Provided data Start Marker

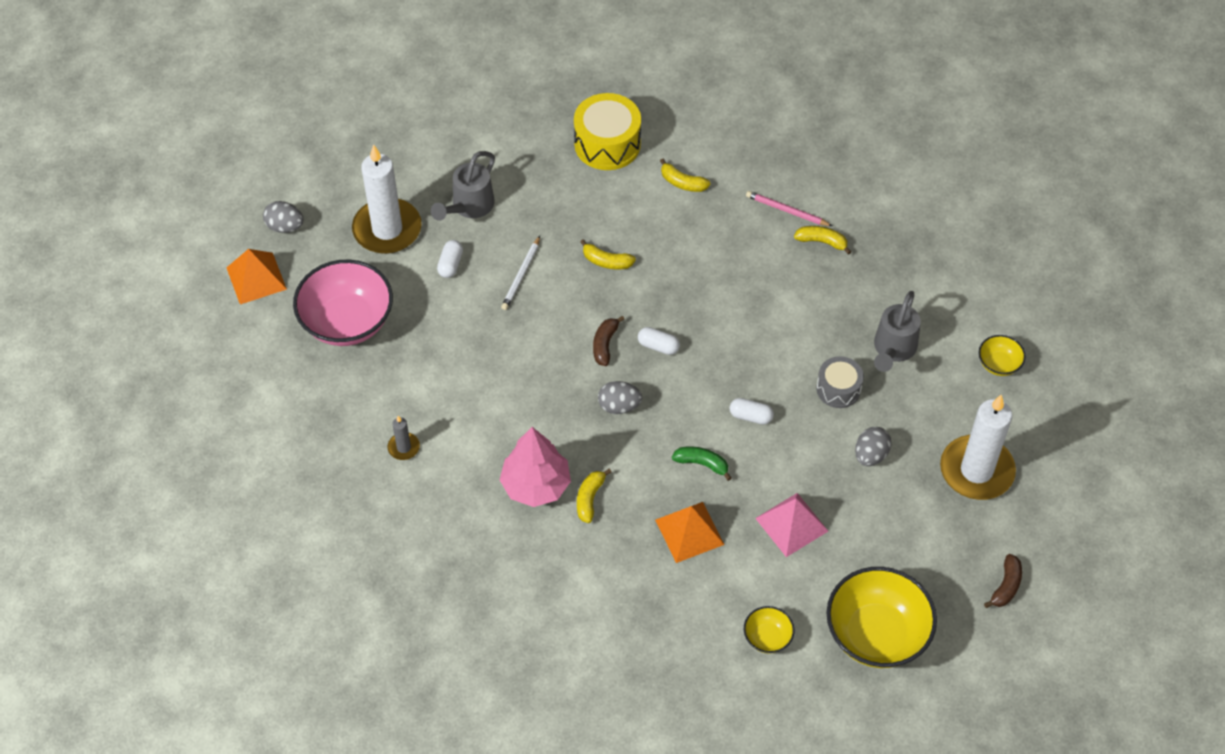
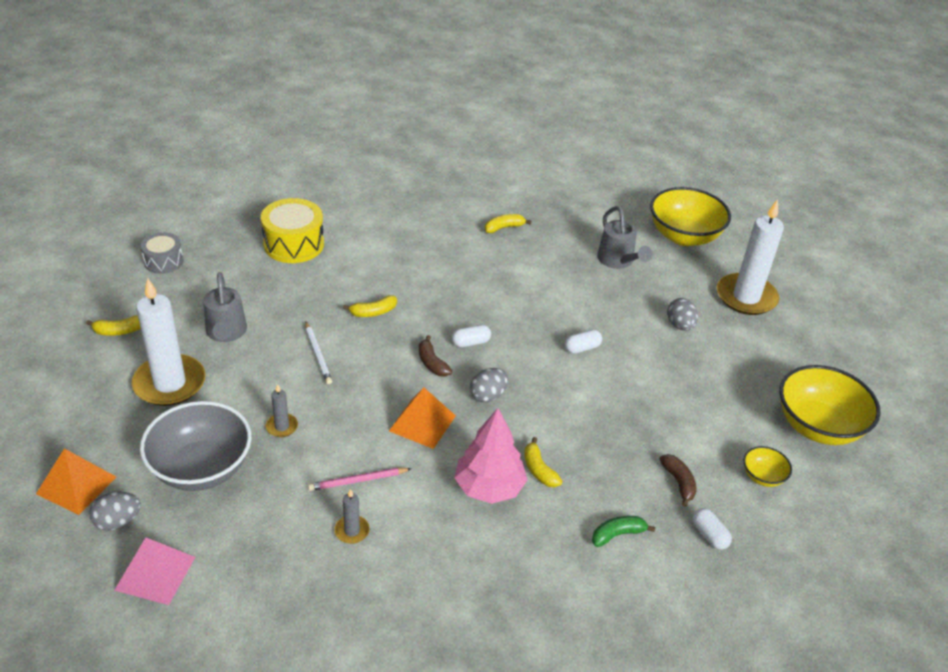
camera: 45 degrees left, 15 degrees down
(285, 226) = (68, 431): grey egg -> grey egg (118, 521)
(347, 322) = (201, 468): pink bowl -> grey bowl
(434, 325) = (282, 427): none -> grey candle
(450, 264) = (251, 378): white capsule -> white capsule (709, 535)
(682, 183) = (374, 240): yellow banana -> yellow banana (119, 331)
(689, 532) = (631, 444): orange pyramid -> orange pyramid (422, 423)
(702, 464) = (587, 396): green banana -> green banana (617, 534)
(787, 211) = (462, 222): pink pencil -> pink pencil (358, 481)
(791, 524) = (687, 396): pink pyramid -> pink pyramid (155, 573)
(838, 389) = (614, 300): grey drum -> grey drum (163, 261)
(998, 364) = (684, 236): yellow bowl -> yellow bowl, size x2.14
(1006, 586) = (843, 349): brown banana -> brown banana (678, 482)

Provided data End Marker

**About this exercise**
Return an exact transcription of the entries above, excluding each image.

**The answer**
camera: 45 degrees left, 15 degrees down
(285, 226) = (68, 431): grey egg -> grey egg (118, 521)
(347, 322) = (201, 468): pink bowl -> grey bowl
(434, 325) = (282, 427): none -> grey candle
(450, 264) = (251, 378): white capsule -> white capsule (709, 535)
(682, 183) = (374, 240): yellow banana -> yellow banana (119, 331)
(689, 532) = (631, 444): orange pyramid -> orange pyramid (422, 423)
(702, 464) = (587, 396): green banana -> green banana (617, 534)
(787, 211) = (462, 222): pink pencil -> pink pencil (358, 481)
(791, 524) = (687, 396): pink pyramid -> pink pyramid (155, 573)
(838, 389) = (614, 300): grey drum -> grey drum (163, 261)
(998, 364) = (684, 236): yellow bowl -> yellow bowl, size x2.14
(1006, 586) = (843, 349): brown banana -> brown banana (678, 482)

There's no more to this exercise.